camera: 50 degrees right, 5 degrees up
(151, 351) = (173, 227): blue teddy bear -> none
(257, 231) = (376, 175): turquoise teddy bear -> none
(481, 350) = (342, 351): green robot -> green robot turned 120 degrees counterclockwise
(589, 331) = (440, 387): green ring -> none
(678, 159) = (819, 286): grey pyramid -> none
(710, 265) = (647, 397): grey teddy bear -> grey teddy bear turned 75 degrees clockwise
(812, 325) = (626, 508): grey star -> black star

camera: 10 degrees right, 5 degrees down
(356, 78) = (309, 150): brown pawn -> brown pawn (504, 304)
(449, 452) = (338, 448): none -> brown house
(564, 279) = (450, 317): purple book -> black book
------------------------
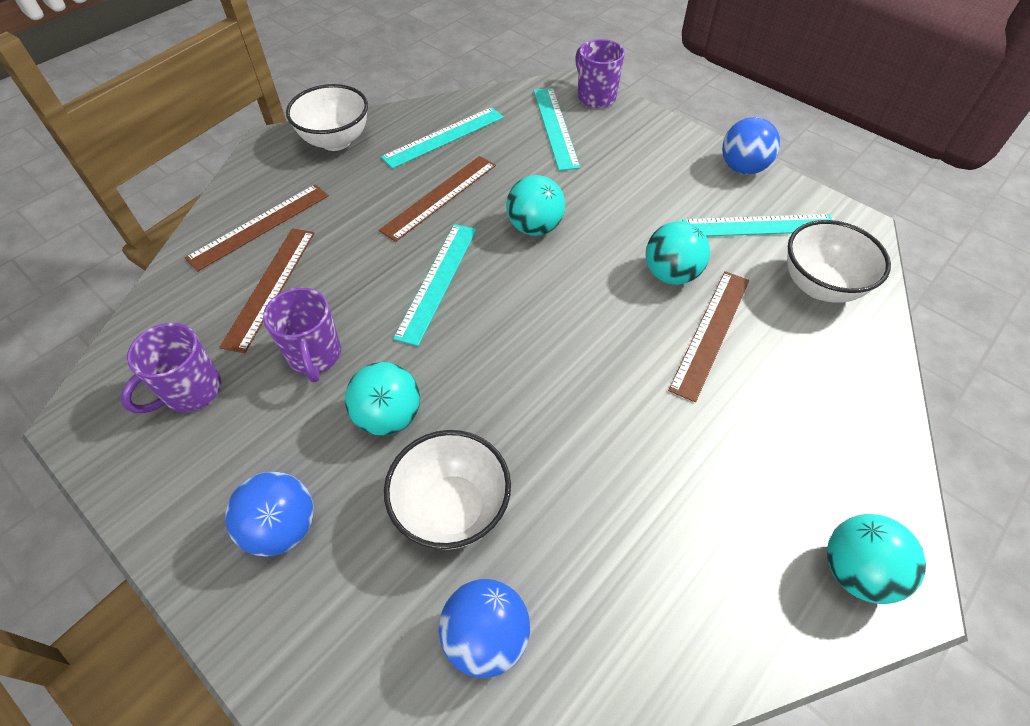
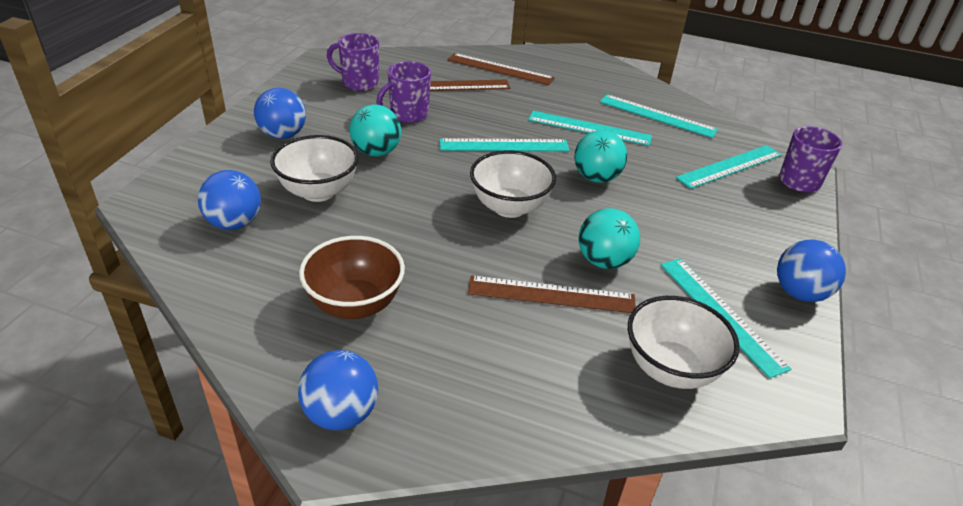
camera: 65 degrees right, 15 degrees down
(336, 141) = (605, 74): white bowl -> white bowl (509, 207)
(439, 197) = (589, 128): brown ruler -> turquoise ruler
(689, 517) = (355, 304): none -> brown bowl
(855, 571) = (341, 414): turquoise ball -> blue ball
------------------------
PROBLEM DETAILS:
All lines with the word "degrees" must be located in the data and copied.

YOUR SOLUTION:
camera: 50 degrees right, 5 degrees up
(481, 350) = (342, 351): green robot -> green robot turned 120 degrees counterclockwise
(710, 265) = (647, 397): grey teddy bear -> grey teddy bear turned 75 degrees clockwise
camera: 10 degrees right, 5 degrees down
camera: 65 degrees right, 15 degrees down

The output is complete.